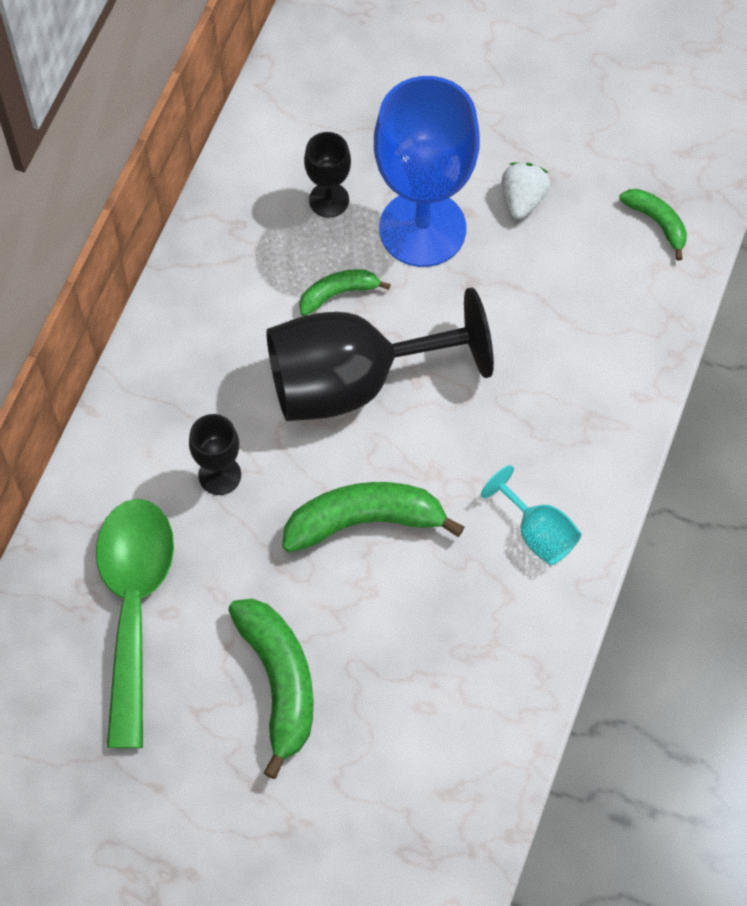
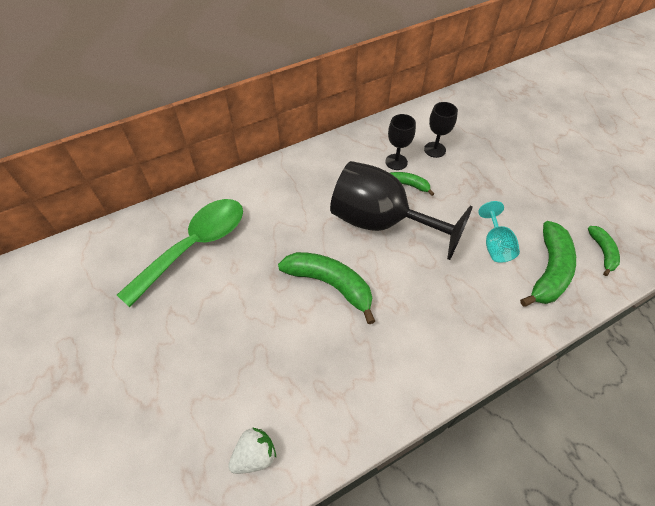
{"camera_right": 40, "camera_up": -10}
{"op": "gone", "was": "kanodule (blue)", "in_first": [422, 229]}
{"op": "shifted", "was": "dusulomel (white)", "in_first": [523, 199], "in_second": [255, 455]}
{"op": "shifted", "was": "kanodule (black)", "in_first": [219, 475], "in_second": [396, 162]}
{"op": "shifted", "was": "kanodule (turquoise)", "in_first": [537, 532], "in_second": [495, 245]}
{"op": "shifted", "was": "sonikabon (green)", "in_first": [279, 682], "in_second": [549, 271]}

» **What the task requires**: Write the entries above out again exactly, omitting each image.

» **Exercise answer**:
{"camera_right": 40, "camera_up": -10}
{"op": "gone", "was": "kanodule (blue)", "in_first": [422, 229]}
{"op": "shifted", "was": "dusulomel (white)", "in_first": [523, 199], "in_second": [255, 455]}
{"op": "shifted", "was": "kanodule (black)", "in_first": [219, 475], "in_second": [396, 162]}
{"op": "shifted", "was": "kanodule (turquoise)", "in_first": [537, 532], "in_second": [495, 245]}
{"op": "shifted", "was": "sonikabon (green)", "in_first": [279, 682], "in_second": [549, 271]}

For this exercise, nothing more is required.